From the line with "Find **carcinoma**." to the final line of the records, reproduce every line exactly and only those lines.

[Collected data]
——————————

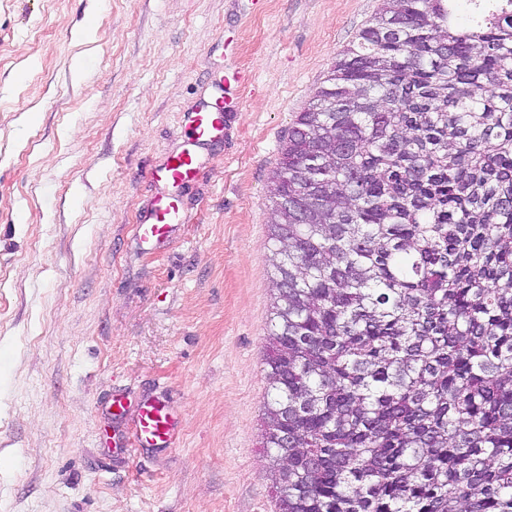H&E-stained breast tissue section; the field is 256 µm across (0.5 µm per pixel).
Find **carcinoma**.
<instances>
[{"instance_id": "1", "label": "carcinoma", "mask_w": 512, "mask_h": 512, "mask_svg": "<svg viewBox=\"0 0 512 512\" xmlns=\"http://www.w3.org/2000/svg\"><path fill=\"white\" fill-rule=\"evenodd\" d=\"M271 177L282 512H512V0H382Z\"/></svg>"}]
</instances>
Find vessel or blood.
<instances>
[{"label": "vessel or blood", "instance_id": "obj_1", "mask_svg": "<svg viewBox=\"0 0 512 512\" xmlns=\"http://www.w3.org/2000/svg\"><path fill=\"white\" fill-rule=\"evenodd\" d=\"M232 109L233 100L228 97L223 108H201L190 113L189 144L167 157L160 169L152 171V178L166 180L178 189L187 186L196 175L198 148L221 143L227 123L226 114ZM182 222L183 216L175 197L157 199L140 213L139 237L152 246H162ZM135 428L137 442L143 448L172 447L178 434L176 415L167 401L159 399L140 402L136 409Z\"/></svg>", "mask_w": 512, "mask_h": 512}]
</instances>
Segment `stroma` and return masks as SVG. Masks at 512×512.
<instances>
[{
	"mask_svg": "<svg viewBox=\"0 0 512 512\" xmlns=\"http://www.w3.org/2000/svg\"><path fill=\"white\" fill-rule=\"evenodd\" d=\"M382 0H0V512H281L268 473L269 179ZM238 69L160 249L148 177ZM167 396L139 448L114 397ZM136 438L141 448H171L178 434L177 417L166 400L146 399L136 408Z\"/></svg>",
	"mask_w": 512,
	"mask_h": 512,
	"instance_id": "obj_1",
	"label": "stroma"
}]
</instances>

——————————

*Task output:*
Find **carcinoma**.
<instances>
[{"instance_id": "1", "label": "carcinoma", "mask_w": 512, "mask_h": 512, "mask_svg": "<svg viewBox=\"0 0 512 512\" xmlns=\"http://www.w3.org/2000/svg\"><path fill=\"white\" fill-rule=\"evenodd\" d=\"M271 177L282 512H512V0H382Z\"/></svg>"}]
</instances>
Find vessel or blood.
<instances>
[{"label": "vessel or blood", "instance_id": "obj_1", "mask_svg": "<svg viewBox=\"0 0 512 512\" xmlns=\"http://www.w3.org/2000/svg\"><path fill=\"white\" fill-rule=\"evenodd\" d=\"M232 109L233 100L228 97L223 108H201L190 113L189 144L167 157L160 169L152 171V178L166 180L178 189L187 186L196 175L198 148L221 143L227 123L226 114ZM182 222L183 216L175 197L157 199L140 213L139 237L152 246H162ZM135 428L137 442L143 448L172 447L178 434L176 415L167 401L159 399L140 402L136 409Z\"/></svg>", "mask_w": 512, "mask_h": 512}]
</instances>
Segment `stroma` and return masks as SVG. Masks at 512×512.
<instances>
[{
	"mask_svg": "<svg viewBox=\"0 0 512 512\" xmlns=\"http://www.w3.org/2000/svg\"><path fill=\"white\" fill-rule=\"evenodd\" d=\"M382 0H0V512H281L268 473L269 179ZM238 69L160 249L148 177ZM167 396L139 448L114 397ZM136 438L141 448H171L178 434L177 417L166 400L146 399L136 408Z\"/></svg>",
	"mask_w": 512,
	"mask_h": 512,
	"instance_id": "obj_1",
	"label": "stroma"
}]
</instances>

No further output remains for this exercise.